*Provided material*:
====

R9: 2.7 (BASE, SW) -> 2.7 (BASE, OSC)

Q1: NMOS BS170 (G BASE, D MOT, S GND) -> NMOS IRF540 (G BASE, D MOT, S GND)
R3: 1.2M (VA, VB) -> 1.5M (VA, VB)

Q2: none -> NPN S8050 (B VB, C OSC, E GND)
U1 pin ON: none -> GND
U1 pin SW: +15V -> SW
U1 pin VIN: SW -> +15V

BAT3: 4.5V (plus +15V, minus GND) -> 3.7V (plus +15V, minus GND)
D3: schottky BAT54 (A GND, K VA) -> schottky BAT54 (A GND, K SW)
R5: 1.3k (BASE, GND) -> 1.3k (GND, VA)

====

*Task to complete*: All entries above are to be copied exactly, with none left out.

*The completed task*:
R9: 2.7 (BASE, SW) -> 2.7 (BASE, OSC)

Q1: NMOS BS170 (G BASE, D MOT, S GND) -> NMOS IRF540 (G BASE, D MOT, S GND)
R3: 1.2M (VA, VB) -> 1.5M (VA, VB)

Q2: none -> NPN S8050 (B VB, C OSC, E GND)
U1 pin ON: none -> GND
U1 pin SW: +15V -> SW
U1 pin VIN: SW -> +15V

BAT3: 4.5V (plus +15V, minus GND) -> 3.7V (plus +15V, minus GND)
D3: schottky BAT54 (A GND, K VA) -> schottky BAT54 (A GND, K SW)
R5: 1.3k (BASE, GND) -> 1.3k (GND, VA)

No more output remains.